▶ Object change listings
* * * * * * *
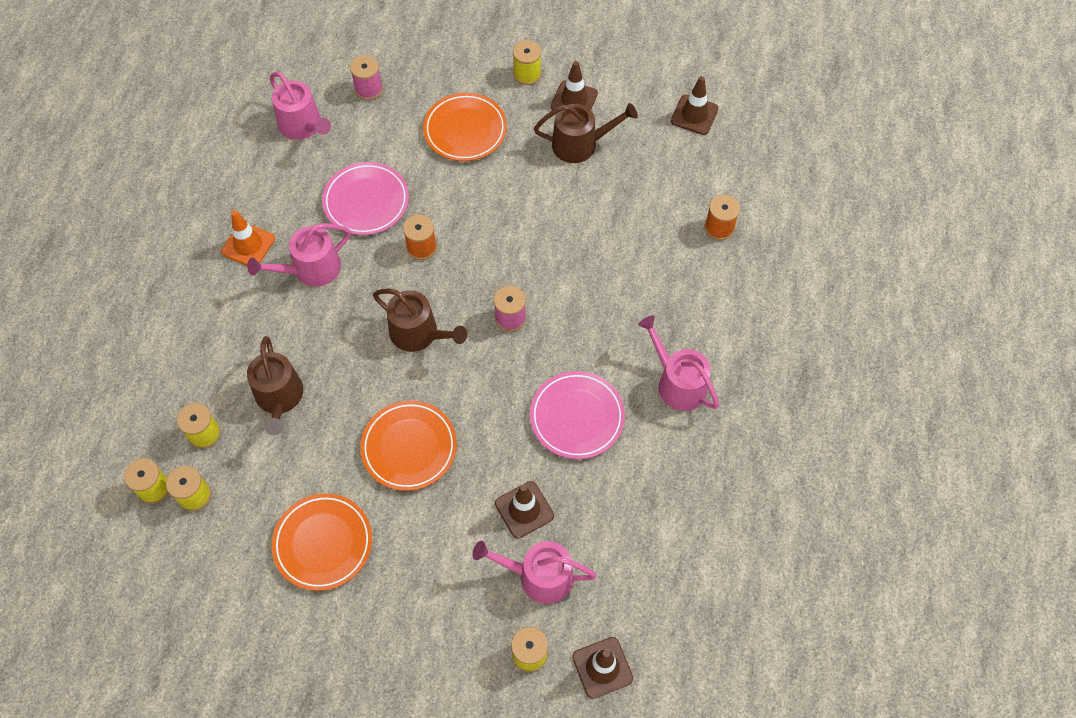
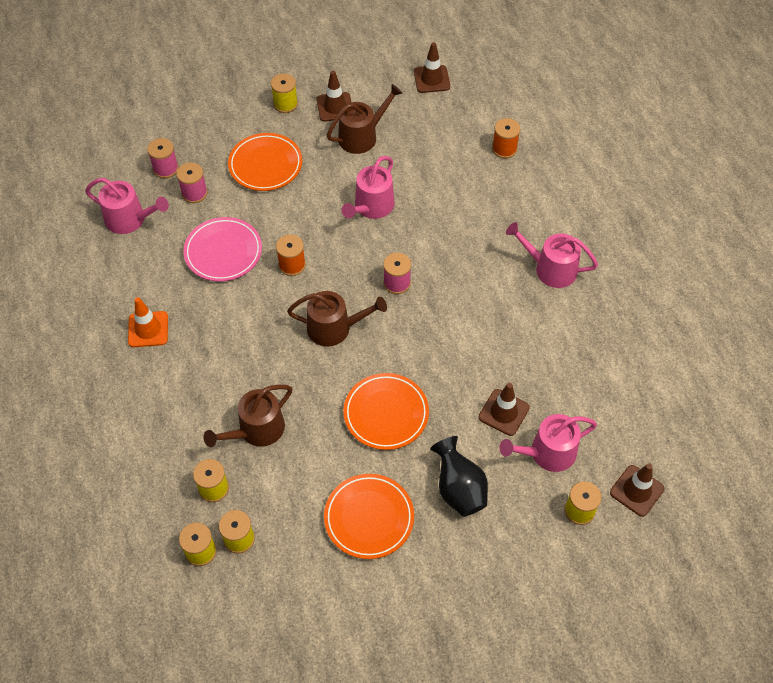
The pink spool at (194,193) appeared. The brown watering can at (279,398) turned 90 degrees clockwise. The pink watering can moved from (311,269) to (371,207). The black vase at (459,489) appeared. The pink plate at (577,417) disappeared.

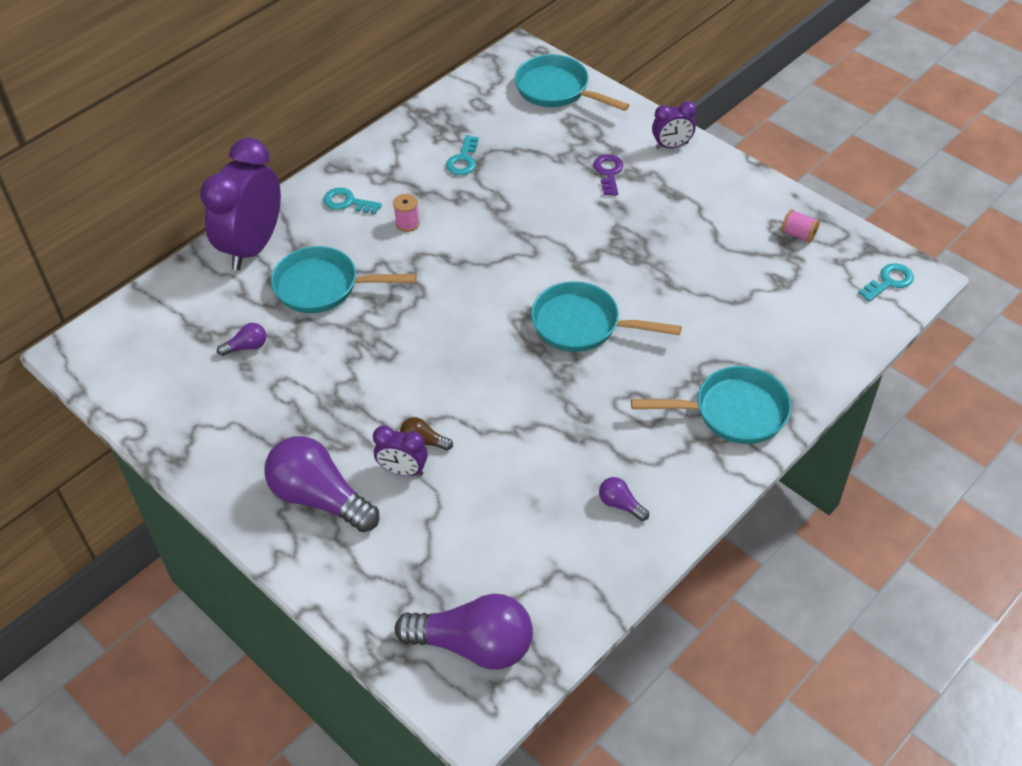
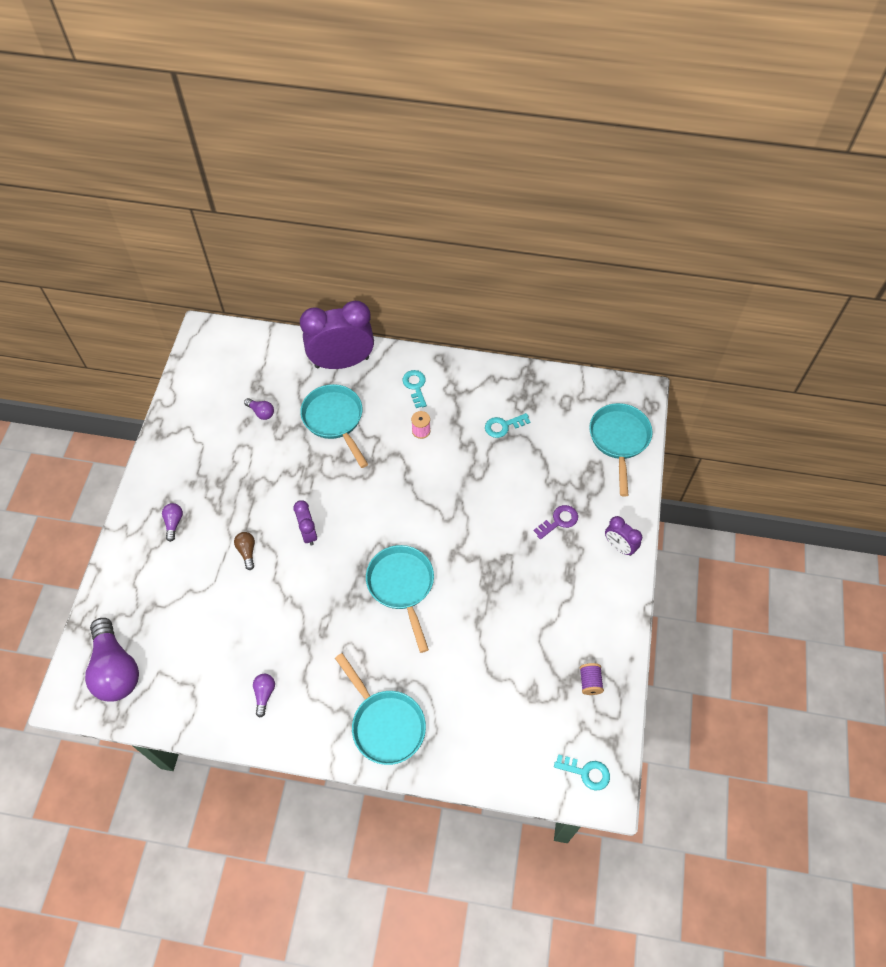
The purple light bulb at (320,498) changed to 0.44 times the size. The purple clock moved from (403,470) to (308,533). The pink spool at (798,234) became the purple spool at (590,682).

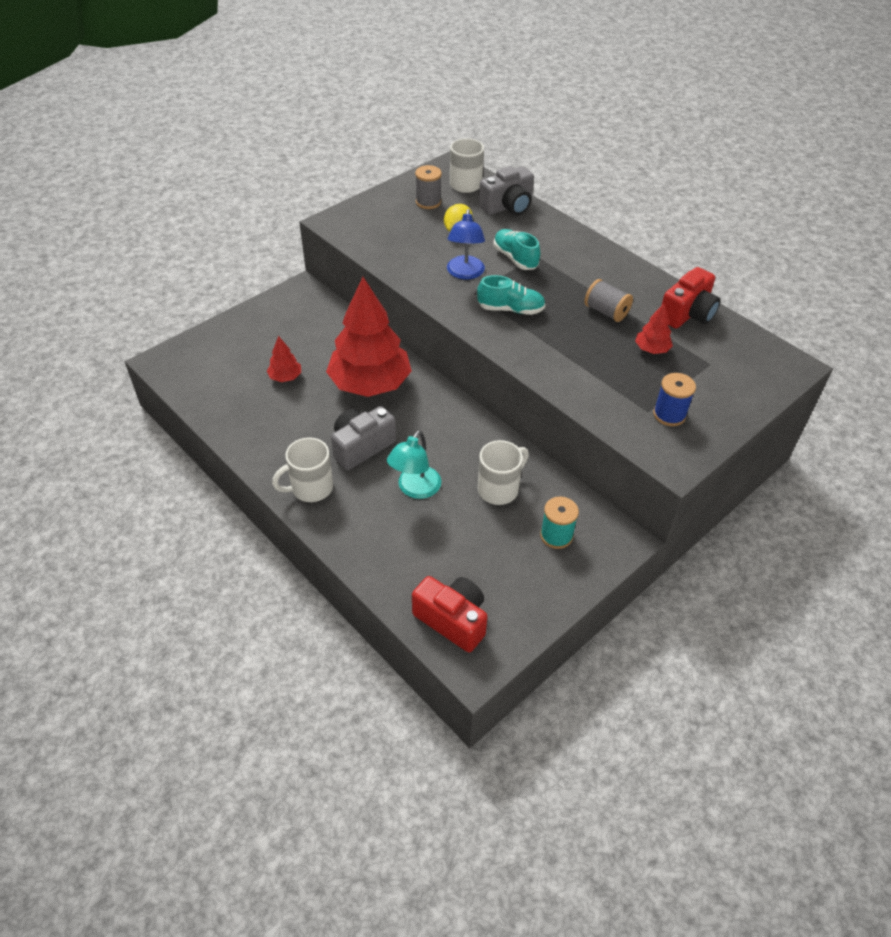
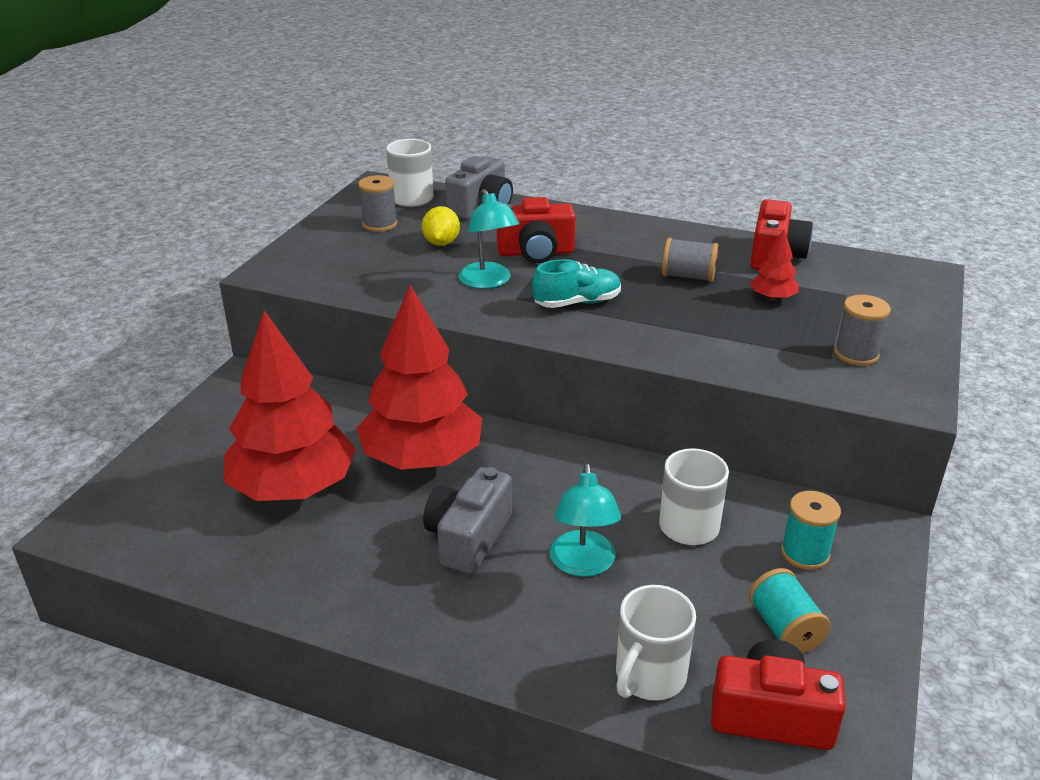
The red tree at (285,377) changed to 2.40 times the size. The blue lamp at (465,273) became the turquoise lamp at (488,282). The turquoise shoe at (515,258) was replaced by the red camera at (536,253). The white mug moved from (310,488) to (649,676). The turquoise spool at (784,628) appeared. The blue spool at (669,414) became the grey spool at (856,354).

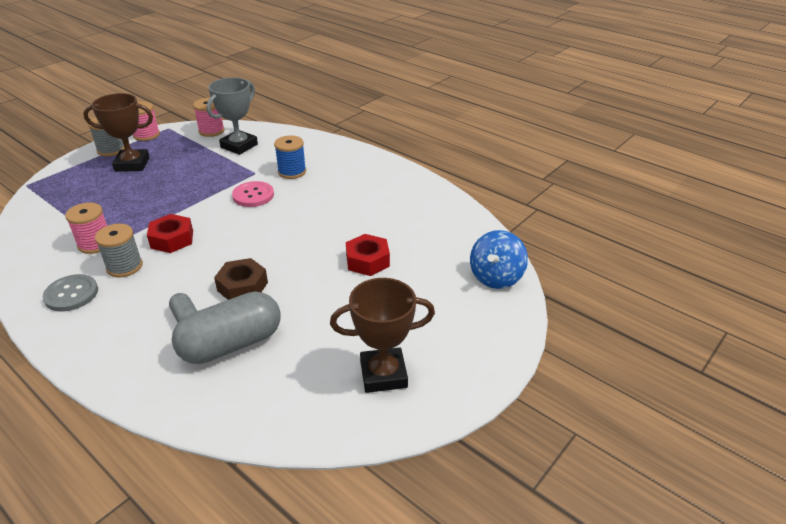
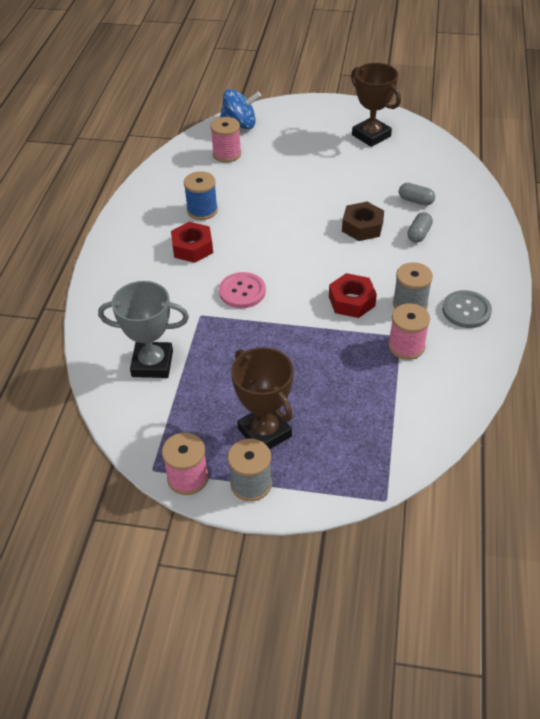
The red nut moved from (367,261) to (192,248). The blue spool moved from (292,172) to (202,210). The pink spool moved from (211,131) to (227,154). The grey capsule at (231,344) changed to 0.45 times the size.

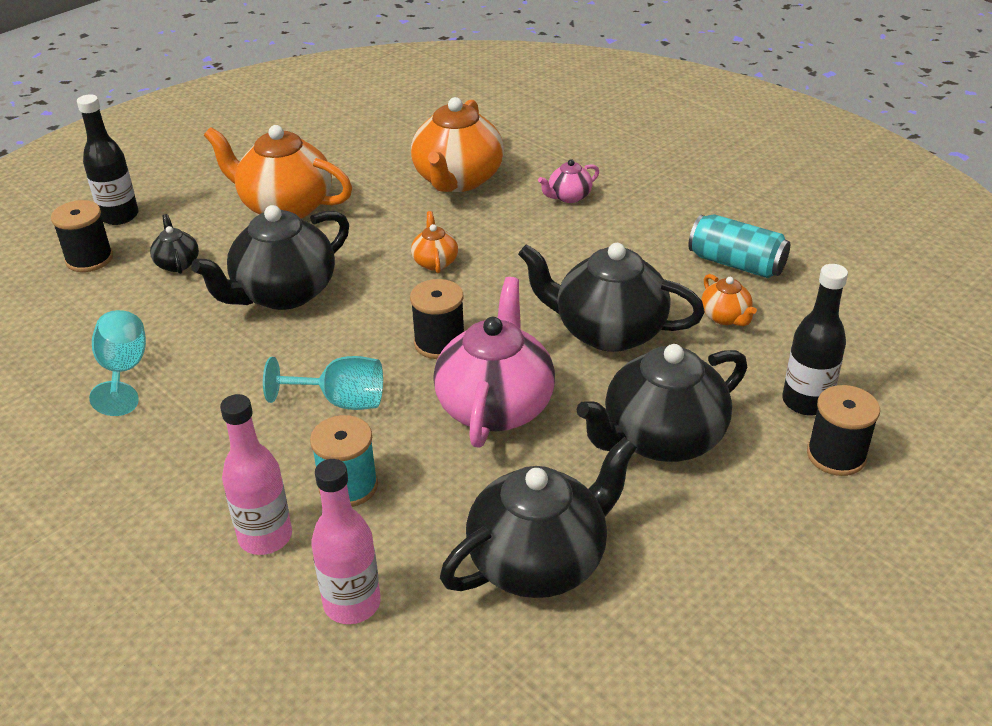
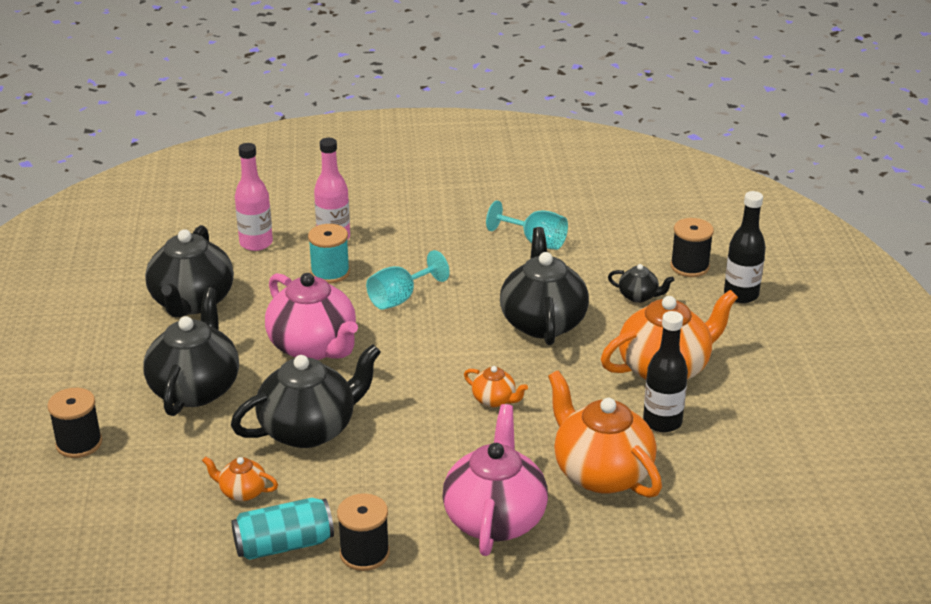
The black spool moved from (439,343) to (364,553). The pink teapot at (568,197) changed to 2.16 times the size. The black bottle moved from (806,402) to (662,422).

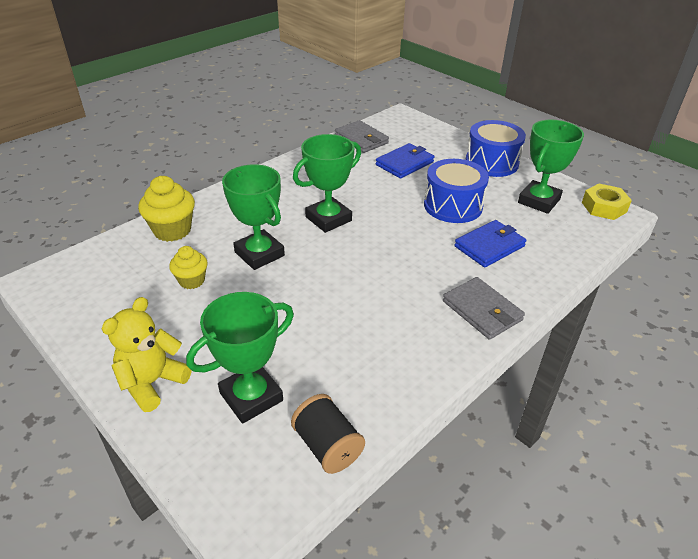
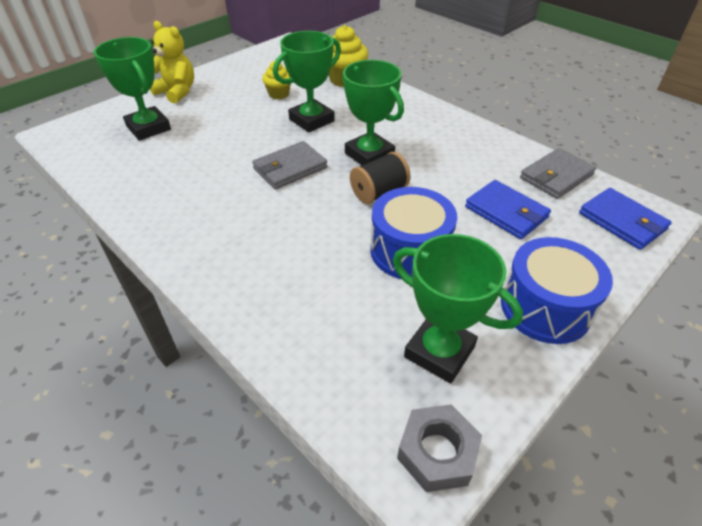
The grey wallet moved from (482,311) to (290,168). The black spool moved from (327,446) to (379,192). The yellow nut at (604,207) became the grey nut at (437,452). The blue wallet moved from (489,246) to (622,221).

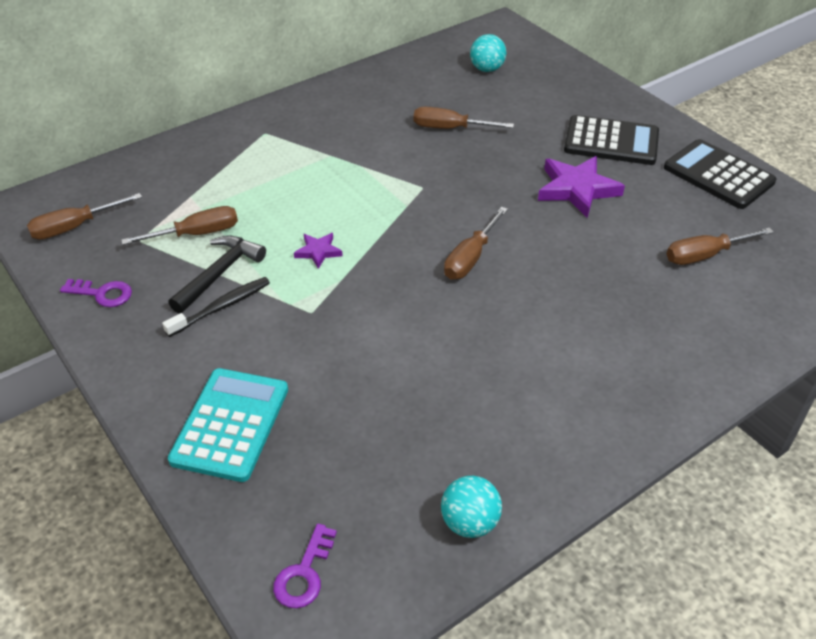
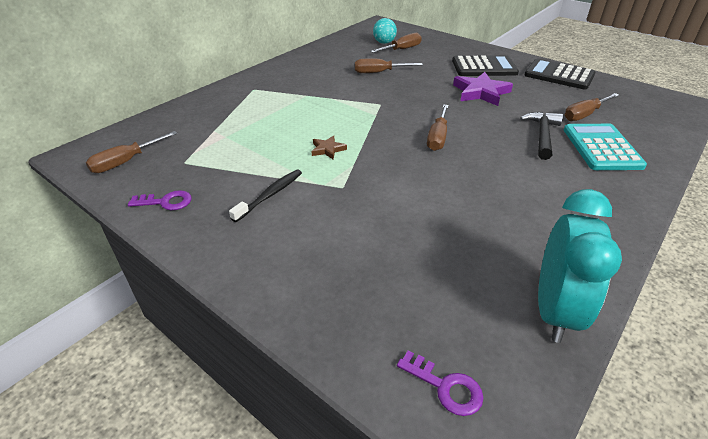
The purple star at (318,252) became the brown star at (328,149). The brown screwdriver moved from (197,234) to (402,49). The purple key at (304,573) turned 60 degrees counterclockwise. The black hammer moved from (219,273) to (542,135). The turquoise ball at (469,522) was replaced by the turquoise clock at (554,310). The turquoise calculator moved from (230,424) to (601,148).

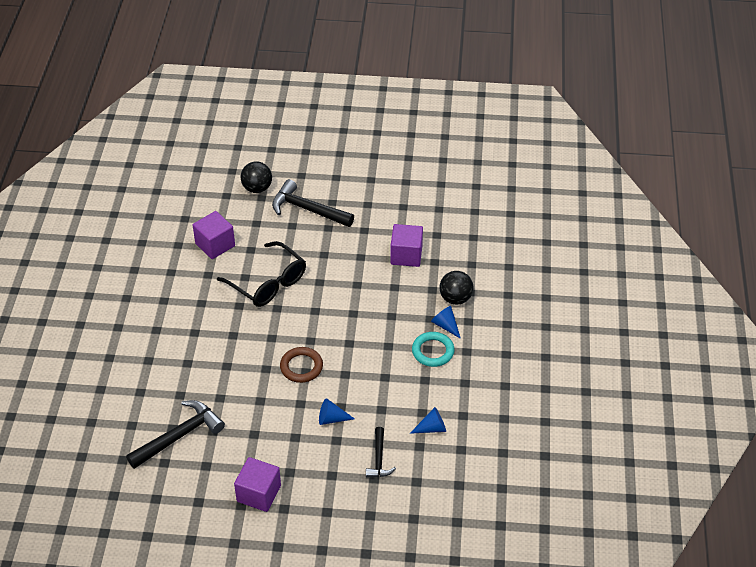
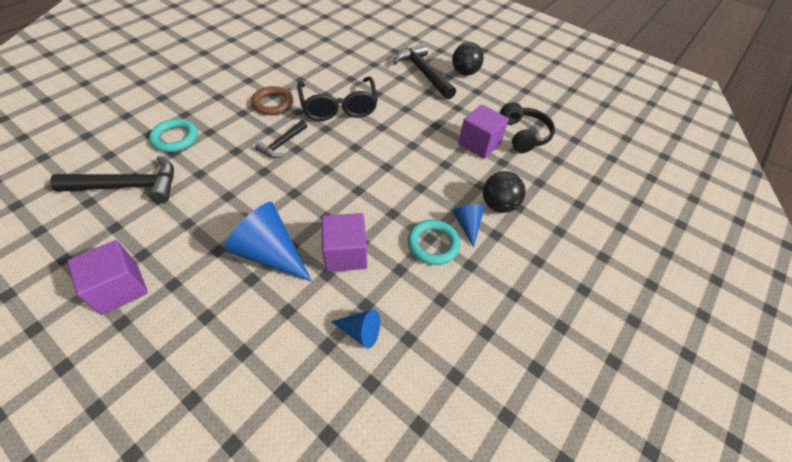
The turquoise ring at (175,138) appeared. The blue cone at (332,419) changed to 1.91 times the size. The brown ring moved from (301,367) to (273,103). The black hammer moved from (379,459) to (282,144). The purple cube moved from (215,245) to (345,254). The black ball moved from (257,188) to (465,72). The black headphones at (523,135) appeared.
* * * * * * *
▶ Work instructions
The result should be an exact copy of every entry above, with no pictures included.

▶ Answer to this problem
The pink spool at (194,193) appeared. The brown watering can at (279,398) turned 90 degrees clockwise. The pink watering can moved from (311,269) to (371,207). The black vase at (459,489) appeared. The pink plate at (577,417) disappeared.

The purple light bulb at (320,498) changed to 0.44 times the size. The purple clock moved from (403,470) to (308,533). The pink spool at (798,234) became the purple spool at (590,682).

The red tree at (285,377) changed to 2.40 times the size. The blue lamp at (465,273) became the turquoise lamp at (488,282). The turquoise shoe at (515,258) was replaced by the red camera at (536,253). The white mug moved from (310,488) to (649,676). The turquoise spool at (784,628) appeared. The blue spool at (669,414) became the grey spool at (856,354).

The red nut moved from (367,261) to (192,248). The blue spool moved from (292,172) to (202,210). The pink spool moved from (211,131) to (227,154). The grey capsule at (231,344) changed to 0.45 times the size.

The black spool moved from (439,343) to (364,553). The pink teapot at (568,197) changed to 2.16 times the size. The black bottle moved from (806,402) to (662,422).

The grey wallet moved from (482,311) to (290,168). The black spool moved from (327,446) to (379,192). The yellow nut at (604,207) became the grey nut at (437,452). The blue wallet moved from (489,246) to (622,221).

The purple star at (318,252) became the brown star at (328,149). The brown screwdriver moved from (197,234) to (402,49). The purple key at (304,573) turned 60 degrees counterclockwise. The black hammer moved from (219,273) to (542,135). The turquoise ball at (469,522) was replaced by the turquoise clock at (554,310). The turquoise calculator moved from (230,424) to (601,148).

The turquoise ring at (175,138) appeared. The blue cone at (332,419) changed to 1.91 times the size. The brown ring moved from (301,367) to (273,103). The black hammer moved from (379,459) to (282,144). The purple cube moved from (215,245) to (345,254). The black ball moved from (257,188) to (465,72). The black headphones at (523,135) appeared.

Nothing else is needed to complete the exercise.